### Task goal
Your reply should hold the line containing "R13: 4.7k (COM, PROG) -> 15k (COM, PROG)" and every later line of the records, reproduced exactly, and no other lines.

Data excerpts:
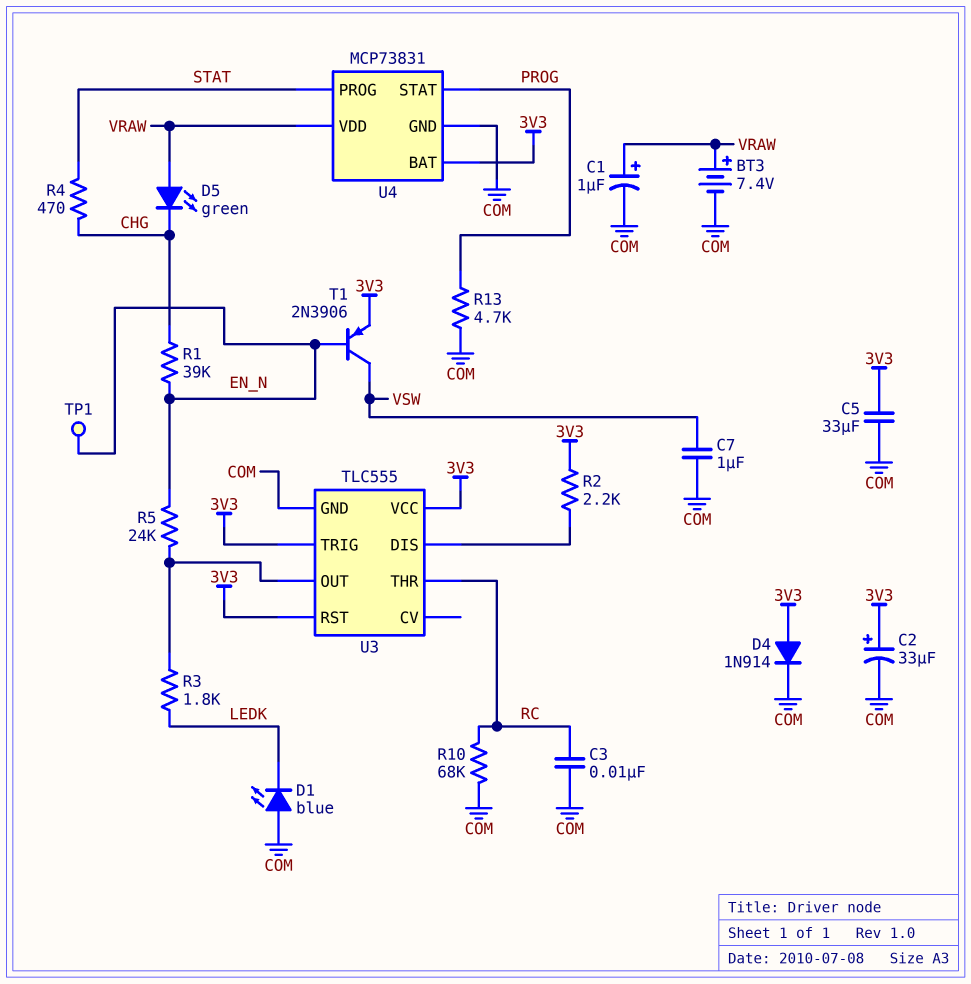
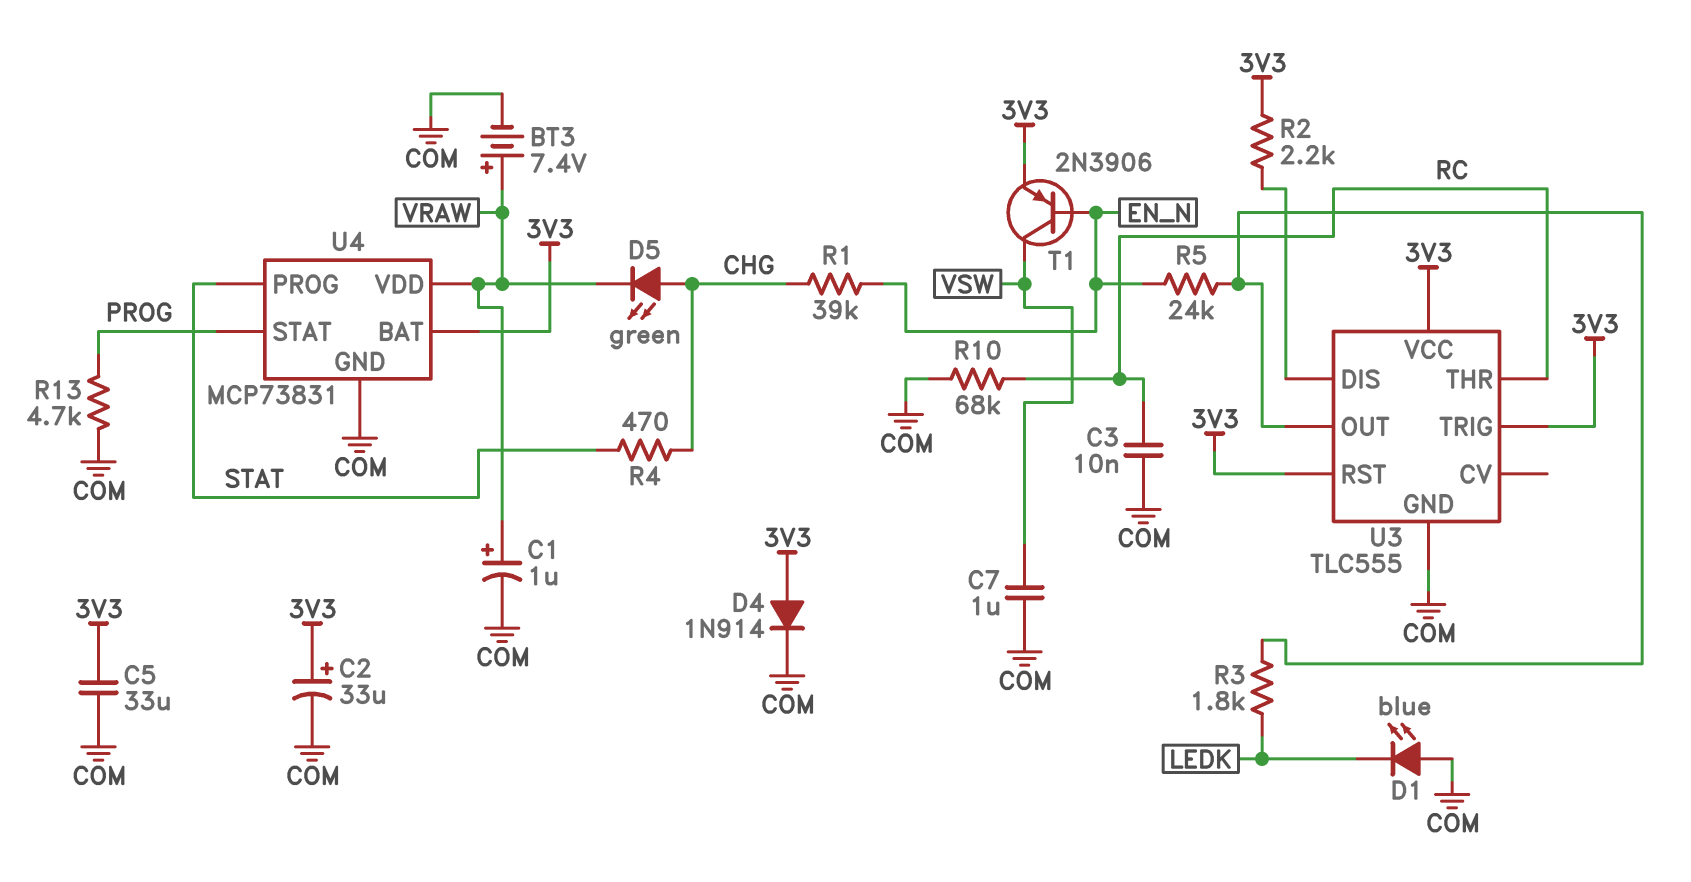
D5: LED green (A VRAW, K CHG) -> LED green (A CHG, K VRAW)
TP1: test point (EN_N) -> none

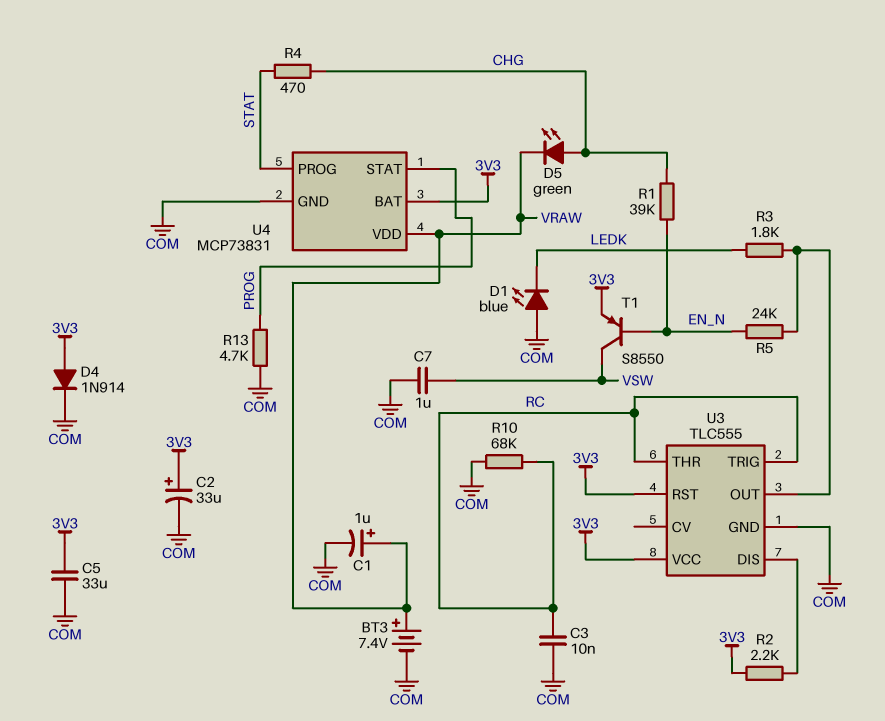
T1: PNP 2N3906 (B EN_N, C VSW, E 3V3) -> PNP S8550 (B EN_N, C VSW, E 3V3)
U3 pin TRIG: 3V3 -> RC

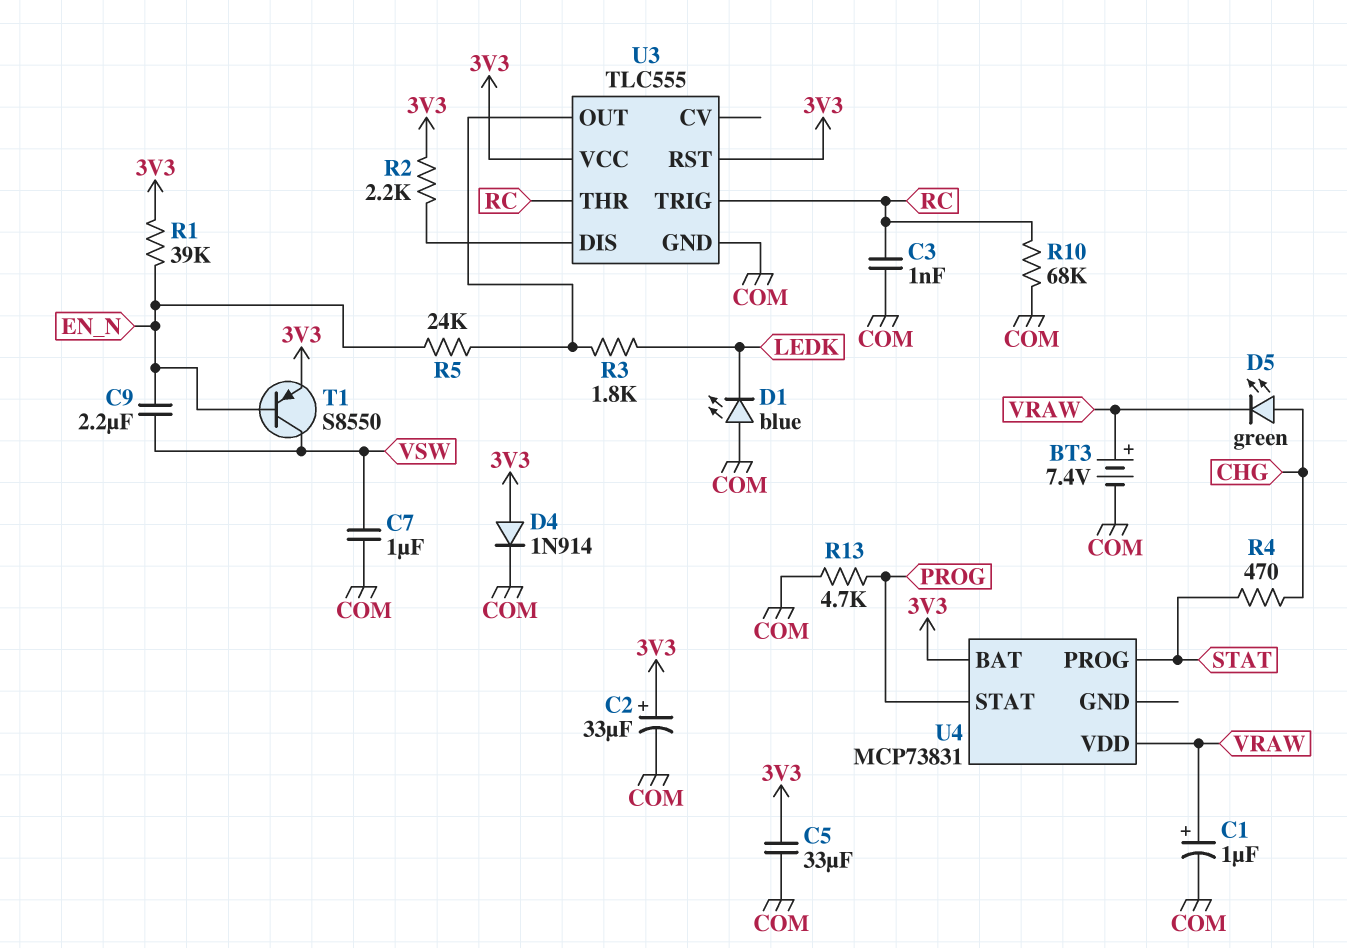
C3: 10nF (COM, RC) -> 1nF (COM, RC)
C9: none -> 2.2uF (EN_N, VSW)
R1: 39k (CHG, EN_N) -> 39k (3V3, EN_N)
U4 pin GND: COM -> none

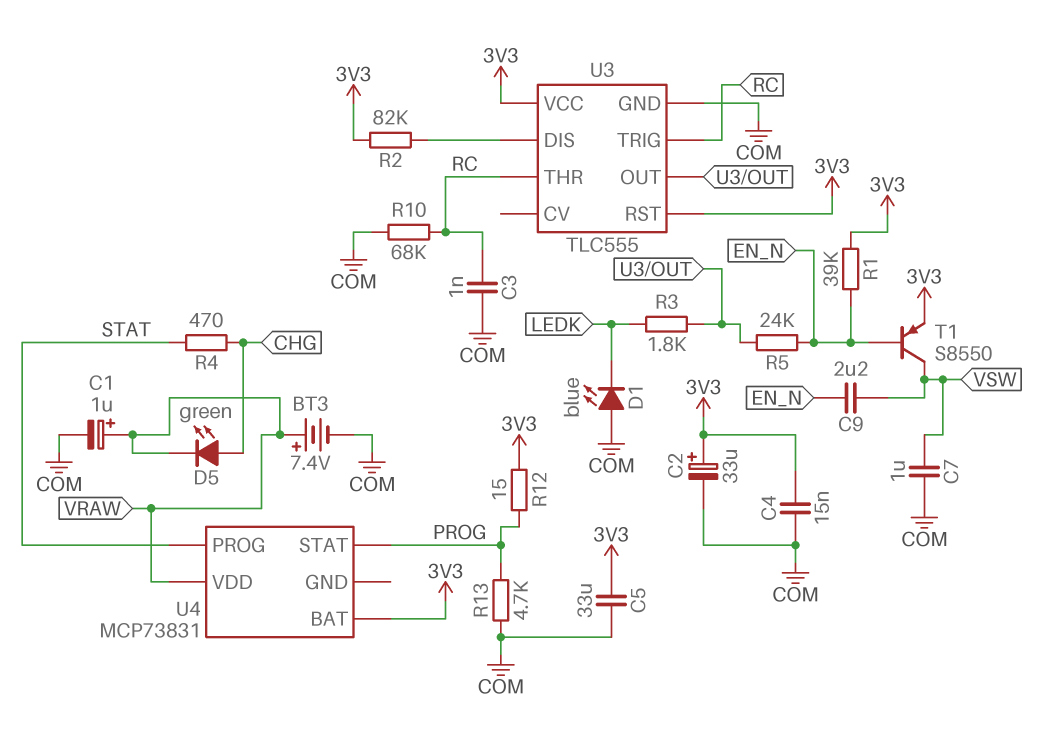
C4: none -> 15nF (3V3, COM)
D4: diode 1N914 (A 3V3, K COM) -> none
R2: 2.2k (3V3, U3/DIS) -> 82k (3V3, U3/DIS)
R12: none -> 15 (3V3, PROG)

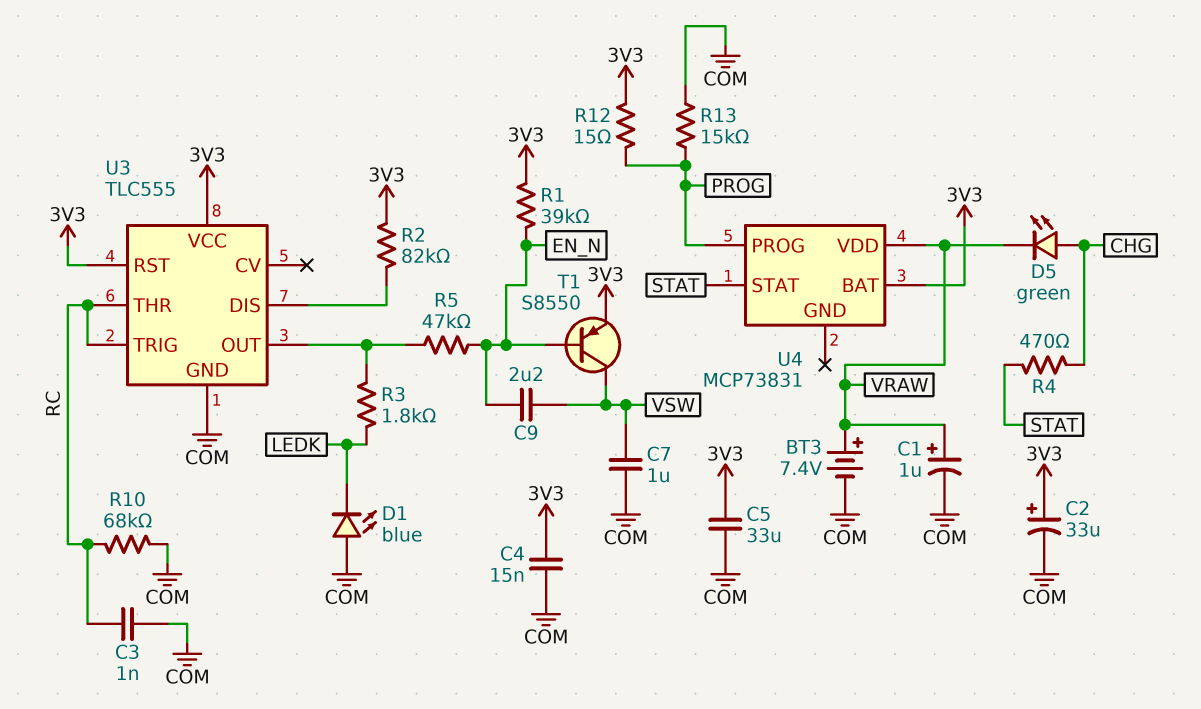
R5: 24k (EN_N, U3/OUT) -> 47k (EN_N, U3/OUT)
R13: 4.7k (COM, PROG) -> 15k (COM, PROG)
U4 pin PROG: STAT -> PROG
U4 pin STAT: PROG -> STAT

### Exercise result
R13: 4.7k (COM, PROG) -> 15k (COM, PROG)
U4 pin PROG: STAT -> PROG
U4 pin STAT: PROG -> STAT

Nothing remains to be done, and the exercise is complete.